== GIVEN DATA ==

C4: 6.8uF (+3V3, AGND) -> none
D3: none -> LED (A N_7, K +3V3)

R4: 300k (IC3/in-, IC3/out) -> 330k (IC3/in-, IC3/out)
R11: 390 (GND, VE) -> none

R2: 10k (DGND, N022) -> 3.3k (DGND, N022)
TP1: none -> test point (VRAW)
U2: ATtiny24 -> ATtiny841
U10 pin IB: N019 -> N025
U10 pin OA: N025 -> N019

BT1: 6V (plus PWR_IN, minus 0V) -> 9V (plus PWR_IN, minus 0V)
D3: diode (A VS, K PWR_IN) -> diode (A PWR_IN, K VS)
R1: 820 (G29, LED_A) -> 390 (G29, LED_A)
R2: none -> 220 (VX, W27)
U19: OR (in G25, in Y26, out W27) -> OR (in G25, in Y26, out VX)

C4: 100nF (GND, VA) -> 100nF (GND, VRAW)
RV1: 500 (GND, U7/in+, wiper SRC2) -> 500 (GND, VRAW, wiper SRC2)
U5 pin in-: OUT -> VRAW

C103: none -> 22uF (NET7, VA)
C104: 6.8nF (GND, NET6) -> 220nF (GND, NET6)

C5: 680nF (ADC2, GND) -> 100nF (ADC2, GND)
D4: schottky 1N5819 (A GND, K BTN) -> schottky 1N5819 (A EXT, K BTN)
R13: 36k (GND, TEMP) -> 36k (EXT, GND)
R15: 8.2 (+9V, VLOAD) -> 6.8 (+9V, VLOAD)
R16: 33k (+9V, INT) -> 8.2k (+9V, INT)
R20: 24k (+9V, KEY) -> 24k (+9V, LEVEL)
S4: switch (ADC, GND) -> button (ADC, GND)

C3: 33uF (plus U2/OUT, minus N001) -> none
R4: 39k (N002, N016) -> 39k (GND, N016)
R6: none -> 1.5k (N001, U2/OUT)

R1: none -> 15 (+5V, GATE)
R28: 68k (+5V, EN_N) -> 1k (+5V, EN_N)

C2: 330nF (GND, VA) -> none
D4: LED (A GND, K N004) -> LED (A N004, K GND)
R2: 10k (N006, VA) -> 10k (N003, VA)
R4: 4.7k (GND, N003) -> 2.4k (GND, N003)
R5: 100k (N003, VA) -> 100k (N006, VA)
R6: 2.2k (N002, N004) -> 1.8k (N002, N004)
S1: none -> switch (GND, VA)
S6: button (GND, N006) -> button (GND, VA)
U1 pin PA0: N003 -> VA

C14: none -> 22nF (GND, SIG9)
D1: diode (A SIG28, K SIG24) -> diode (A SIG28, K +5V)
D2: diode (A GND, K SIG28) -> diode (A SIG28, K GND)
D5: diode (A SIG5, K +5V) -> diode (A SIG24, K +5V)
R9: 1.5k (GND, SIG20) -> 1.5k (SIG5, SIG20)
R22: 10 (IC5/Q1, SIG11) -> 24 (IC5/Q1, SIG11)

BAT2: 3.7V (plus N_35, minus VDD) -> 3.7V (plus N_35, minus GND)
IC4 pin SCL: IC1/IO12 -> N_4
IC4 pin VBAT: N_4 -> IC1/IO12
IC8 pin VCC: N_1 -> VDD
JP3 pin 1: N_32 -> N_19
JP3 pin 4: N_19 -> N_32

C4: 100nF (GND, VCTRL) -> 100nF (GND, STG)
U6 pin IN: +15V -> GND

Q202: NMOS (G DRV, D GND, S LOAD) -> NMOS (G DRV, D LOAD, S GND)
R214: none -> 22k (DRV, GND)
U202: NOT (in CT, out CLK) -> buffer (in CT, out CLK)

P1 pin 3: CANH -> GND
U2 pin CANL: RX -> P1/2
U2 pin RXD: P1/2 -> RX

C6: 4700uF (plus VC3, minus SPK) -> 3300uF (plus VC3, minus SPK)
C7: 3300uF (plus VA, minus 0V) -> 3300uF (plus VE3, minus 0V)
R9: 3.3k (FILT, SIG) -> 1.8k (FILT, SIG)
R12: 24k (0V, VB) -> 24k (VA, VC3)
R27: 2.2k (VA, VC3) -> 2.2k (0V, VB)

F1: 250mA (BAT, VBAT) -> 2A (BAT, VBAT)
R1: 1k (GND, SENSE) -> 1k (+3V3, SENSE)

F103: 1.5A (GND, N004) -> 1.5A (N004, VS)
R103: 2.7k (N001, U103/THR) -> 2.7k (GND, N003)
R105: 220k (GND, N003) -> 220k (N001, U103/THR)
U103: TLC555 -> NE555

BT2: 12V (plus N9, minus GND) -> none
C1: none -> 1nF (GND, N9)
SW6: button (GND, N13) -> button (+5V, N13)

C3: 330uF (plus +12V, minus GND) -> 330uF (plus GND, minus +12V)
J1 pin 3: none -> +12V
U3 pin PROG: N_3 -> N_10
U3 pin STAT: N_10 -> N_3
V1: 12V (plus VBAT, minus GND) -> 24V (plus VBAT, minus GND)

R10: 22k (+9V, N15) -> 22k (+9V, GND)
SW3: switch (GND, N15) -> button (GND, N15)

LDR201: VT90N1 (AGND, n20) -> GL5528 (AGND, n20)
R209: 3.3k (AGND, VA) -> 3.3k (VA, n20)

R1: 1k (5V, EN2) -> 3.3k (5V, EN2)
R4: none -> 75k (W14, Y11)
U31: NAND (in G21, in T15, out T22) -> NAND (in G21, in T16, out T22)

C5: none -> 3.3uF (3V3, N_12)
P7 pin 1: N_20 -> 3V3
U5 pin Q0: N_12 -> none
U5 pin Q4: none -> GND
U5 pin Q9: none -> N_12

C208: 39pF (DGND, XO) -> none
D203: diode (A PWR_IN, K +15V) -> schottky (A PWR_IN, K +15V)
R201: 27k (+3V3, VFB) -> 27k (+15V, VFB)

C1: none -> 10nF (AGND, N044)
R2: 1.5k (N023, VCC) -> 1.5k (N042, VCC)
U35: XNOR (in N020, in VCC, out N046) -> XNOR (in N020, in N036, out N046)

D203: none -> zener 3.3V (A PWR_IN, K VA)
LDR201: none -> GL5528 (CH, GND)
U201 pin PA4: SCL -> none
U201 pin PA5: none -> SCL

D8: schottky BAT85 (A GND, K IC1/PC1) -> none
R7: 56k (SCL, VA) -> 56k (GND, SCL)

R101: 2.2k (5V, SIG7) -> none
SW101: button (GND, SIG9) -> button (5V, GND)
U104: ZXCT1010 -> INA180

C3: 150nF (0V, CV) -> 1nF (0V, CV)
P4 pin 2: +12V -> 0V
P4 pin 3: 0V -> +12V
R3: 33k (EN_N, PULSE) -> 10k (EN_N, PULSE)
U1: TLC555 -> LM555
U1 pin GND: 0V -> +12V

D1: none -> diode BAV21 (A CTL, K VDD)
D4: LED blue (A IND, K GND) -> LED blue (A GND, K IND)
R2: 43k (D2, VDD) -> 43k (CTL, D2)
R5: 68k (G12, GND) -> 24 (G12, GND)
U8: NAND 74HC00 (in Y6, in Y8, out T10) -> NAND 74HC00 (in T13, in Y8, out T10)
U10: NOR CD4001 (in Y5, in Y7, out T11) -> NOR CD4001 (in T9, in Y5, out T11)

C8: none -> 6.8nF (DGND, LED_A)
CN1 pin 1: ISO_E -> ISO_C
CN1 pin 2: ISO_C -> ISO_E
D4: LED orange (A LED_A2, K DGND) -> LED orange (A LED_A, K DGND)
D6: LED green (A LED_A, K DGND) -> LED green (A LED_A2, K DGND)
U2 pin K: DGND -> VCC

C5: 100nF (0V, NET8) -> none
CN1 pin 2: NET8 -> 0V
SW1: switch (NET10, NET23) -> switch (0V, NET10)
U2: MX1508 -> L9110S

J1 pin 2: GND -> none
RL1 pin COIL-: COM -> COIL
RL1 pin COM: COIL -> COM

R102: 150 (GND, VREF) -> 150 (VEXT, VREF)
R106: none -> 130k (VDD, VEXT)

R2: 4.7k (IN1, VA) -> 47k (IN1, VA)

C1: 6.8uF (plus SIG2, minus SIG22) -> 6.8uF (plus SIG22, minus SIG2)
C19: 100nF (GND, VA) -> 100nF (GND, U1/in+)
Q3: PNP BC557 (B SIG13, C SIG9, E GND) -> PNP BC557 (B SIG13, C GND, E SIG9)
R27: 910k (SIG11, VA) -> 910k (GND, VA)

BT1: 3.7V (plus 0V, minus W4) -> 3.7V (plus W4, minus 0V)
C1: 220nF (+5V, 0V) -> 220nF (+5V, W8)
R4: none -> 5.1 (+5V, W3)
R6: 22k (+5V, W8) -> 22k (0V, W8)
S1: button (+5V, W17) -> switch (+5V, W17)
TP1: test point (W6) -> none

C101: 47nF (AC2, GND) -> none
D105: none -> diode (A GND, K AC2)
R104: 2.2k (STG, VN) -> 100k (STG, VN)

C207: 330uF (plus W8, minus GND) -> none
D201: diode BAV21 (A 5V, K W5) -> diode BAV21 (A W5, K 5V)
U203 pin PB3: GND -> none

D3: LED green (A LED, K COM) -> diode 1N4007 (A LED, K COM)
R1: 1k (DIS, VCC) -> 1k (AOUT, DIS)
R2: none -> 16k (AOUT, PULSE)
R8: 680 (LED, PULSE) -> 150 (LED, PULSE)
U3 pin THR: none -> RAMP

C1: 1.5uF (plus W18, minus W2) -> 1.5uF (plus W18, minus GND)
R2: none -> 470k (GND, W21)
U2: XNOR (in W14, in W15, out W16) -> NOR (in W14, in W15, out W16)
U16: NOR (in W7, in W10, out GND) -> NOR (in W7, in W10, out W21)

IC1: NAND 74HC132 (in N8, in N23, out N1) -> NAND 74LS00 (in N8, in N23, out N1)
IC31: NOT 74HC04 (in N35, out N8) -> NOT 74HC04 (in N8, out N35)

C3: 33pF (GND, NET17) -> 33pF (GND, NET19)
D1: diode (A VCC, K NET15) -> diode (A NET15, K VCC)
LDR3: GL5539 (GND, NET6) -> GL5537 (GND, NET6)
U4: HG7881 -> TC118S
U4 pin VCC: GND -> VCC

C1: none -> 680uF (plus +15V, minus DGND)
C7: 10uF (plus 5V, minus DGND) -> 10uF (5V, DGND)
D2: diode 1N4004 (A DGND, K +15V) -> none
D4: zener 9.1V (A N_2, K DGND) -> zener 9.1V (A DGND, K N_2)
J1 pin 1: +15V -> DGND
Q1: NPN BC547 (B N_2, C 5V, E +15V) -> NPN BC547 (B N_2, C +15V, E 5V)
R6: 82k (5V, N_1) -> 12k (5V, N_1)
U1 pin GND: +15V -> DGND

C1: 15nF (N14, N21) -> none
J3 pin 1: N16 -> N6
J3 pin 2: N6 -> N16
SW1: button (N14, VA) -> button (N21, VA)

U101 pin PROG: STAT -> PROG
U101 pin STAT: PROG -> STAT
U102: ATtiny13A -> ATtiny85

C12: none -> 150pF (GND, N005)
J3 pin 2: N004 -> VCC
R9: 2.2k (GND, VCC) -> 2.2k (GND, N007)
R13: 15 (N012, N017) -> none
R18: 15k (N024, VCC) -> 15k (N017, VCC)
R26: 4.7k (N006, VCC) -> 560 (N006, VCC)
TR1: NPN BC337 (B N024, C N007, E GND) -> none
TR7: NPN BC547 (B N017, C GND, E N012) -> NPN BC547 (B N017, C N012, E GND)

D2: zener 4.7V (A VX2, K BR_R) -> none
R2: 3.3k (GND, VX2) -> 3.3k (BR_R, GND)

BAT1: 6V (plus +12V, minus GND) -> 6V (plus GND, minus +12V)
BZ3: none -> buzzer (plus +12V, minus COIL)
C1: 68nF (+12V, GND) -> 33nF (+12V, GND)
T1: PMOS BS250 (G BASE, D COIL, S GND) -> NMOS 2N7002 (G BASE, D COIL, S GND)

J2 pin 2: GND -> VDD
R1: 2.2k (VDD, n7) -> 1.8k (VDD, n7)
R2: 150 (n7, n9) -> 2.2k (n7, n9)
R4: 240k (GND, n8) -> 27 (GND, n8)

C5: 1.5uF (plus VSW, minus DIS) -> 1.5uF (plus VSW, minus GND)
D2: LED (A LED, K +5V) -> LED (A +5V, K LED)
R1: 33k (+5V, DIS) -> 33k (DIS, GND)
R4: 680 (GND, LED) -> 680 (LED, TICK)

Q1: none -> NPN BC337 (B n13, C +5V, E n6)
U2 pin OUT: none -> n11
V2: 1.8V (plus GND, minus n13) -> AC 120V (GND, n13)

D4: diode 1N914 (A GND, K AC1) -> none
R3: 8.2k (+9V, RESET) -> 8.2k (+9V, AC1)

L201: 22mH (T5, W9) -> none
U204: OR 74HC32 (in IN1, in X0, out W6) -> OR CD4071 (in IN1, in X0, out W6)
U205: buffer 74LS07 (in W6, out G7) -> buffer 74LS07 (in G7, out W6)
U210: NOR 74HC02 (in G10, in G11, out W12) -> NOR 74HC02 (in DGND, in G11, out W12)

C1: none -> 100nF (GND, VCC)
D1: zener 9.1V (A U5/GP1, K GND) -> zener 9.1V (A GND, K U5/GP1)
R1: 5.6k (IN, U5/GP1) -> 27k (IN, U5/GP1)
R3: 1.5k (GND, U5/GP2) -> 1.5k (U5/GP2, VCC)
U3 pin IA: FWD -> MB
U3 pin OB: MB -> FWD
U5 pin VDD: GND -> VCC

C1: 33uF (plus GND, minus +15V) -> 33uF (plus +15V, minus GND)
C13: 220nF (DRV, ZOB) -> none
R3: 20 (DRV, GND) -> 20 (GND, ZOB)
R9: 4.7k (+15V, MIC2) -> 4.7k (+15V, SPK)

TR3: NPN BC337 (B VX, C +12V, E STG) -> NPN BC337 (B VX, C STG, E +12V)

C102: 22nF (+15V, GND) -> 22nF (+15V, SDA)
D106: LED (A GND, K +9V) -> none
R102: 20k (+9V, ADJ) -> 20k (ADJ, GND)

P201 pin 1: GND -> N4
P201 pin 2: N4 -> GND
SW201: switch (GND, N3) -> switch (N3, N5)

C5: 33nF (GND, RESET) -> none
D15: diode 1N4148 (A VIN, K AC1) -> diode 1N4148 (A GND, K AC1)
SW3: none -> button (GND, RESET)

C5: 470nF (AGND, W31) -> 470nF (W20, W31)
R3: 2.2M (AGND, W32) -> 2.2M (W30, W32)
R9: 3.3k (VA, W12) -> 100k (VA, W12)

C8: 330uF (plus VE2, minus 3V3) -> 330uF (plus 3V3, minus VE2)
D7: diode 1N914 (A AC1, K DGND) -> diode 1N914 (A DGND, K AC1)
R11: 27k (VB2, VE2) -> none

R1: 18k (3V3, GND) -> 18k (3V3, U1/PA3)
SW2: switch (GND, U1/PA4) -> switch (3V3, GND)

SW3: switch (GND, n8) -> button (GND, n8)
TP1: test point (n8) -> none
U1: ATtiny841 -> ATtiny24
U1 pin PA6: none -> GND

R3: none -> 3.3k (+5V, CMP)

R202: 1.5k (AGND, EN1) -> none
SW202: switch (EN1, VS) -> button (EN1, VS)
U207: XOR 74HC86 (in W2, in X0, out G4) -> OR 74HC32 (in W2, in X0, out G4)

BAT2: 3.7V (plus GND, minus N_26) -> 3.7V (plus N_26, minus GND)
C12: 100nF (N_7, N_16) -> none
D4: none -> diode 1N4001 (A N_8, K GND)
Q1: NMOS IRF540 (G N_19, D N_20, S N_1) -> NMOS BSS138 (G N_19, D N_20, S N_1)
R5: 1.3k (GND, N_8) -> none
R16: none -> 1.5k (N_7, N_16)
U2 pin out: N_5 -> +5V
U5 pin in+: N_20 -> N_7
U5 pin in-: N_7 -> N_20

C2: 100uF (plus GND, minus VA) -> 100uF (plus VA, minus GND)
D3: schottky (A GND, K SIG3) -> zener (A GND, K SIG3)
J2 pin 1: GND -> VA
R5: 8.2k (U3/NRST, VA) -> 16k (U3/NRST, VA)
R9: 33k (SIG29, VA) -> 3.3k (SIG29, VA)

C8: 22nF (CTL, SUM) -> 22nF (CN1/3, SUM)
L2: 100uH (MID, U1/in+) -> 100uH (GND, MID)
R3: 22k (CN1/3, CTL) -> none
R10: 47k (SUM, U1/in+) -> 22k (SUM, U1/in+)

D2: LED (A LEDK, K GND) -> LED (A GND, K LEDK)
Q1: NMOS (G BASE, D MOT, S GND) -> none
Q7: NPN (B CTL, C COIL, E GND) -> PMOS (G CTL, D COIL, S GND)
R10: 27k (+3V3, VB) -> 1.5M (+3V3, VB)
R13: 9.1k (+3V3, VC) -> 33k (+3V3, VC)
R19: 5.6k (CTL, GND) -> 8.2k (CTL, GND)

===

- [TASK TO COMPLETE]
Above are the records; copy exactly the lines from the line with "R2: 10k (N006, VA) -> 10k (N003, VA)" through the line with "D5: diode (A", both included.

- [TASK RESULT]
R2: 10k (N006, VA) -> 10k (N003, VA)
R4: 4.7k (GND, N003) -> 2.4k (GND, N003)
R5: 100k (N003, VA) -> 100k (N006, VA)
R6: 2.2k (N002, N004) -> 1.8k (N002, N004)
S1: none -> switch (GND, VA)
S6: button (GND, N006) -> button (GND, VA)
U1 pin PA0: N003 -> VA

C14: none -> 22nF (GND, SIG9)
D1: diode (A SIG28, K SIG24) -> diode (A SIG28, K +5V)
D2: diode (A GND, K SIG28) -> diode (A SIG28, K GND)
D5: diode (A SIG5, K +5V) -> diode (A SIG24, K +5V)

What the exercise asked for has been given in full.